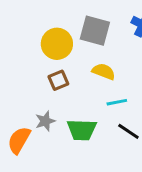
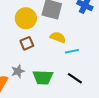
cyan line: (117, 102) -> (72, 51), moved

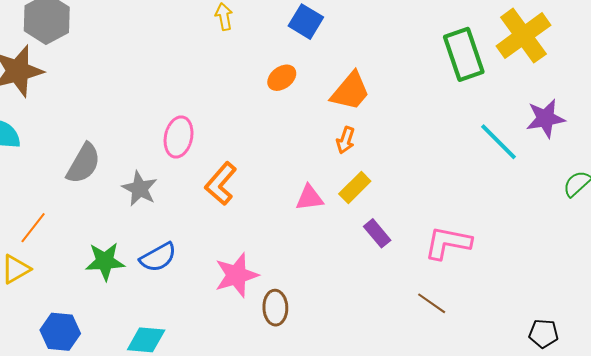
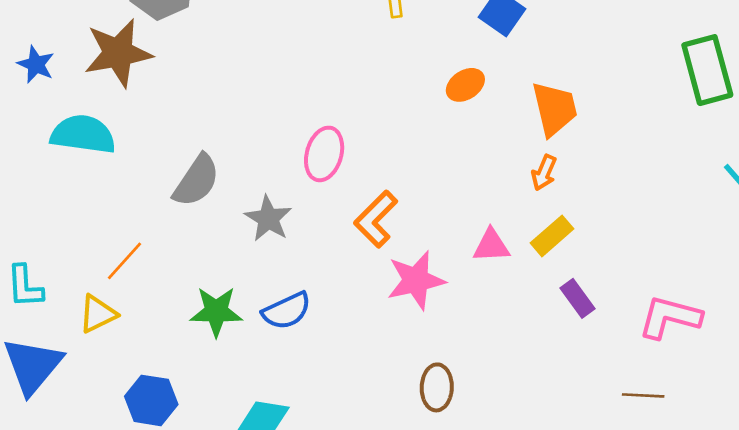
orange trapezoid: (350, 91) -> (555, 109), turned -57
pink star: (236, 275) -> (416, 280), moved
brown line: (432, 303) -> (643, 395), turned -36

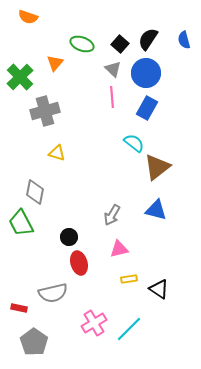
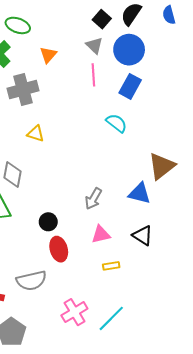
green ellipse: (82, 44) -> (18, 25), moved
orange triangle: (55, 63) -> (48, 55), moved
brown triangle: (157, 167) -> (162, 166), moved
black triangle: (159, 289) -> (143, 235), moved

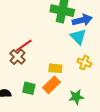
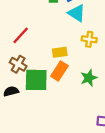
brown cross: (17, 57) -> (18, 64), moved
green square: (29, 88) -> (36, 80), size x1.6

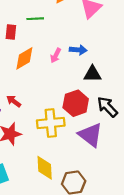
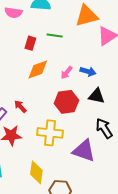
red hexagon: (76, 103) -> (66, 102), moved
purple triangle: (90, 135) -> (84, 151), turned -30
• • • • • • •
AIM OF THE EXERCISE. What lines above contain "moved"? Copy them out.

SOLUTION TO THIS TASK.
cyan line: (117, 102) -> (72, 51), moved
pink star: (236, 275) -> (416, 280), moved
green ellipse: (82, 44) -> (18, 25), moved
orange triangle: (55, 63) -> (48, 55), moved
brown triangle: (157, 167) -> (162, 166), moved
black triangle: (159, 289) -> (143, 235), moved
brown cross: (17, 57) -> (18, 64), moved
red hexagon: (76, 103) -> (66, 102), moved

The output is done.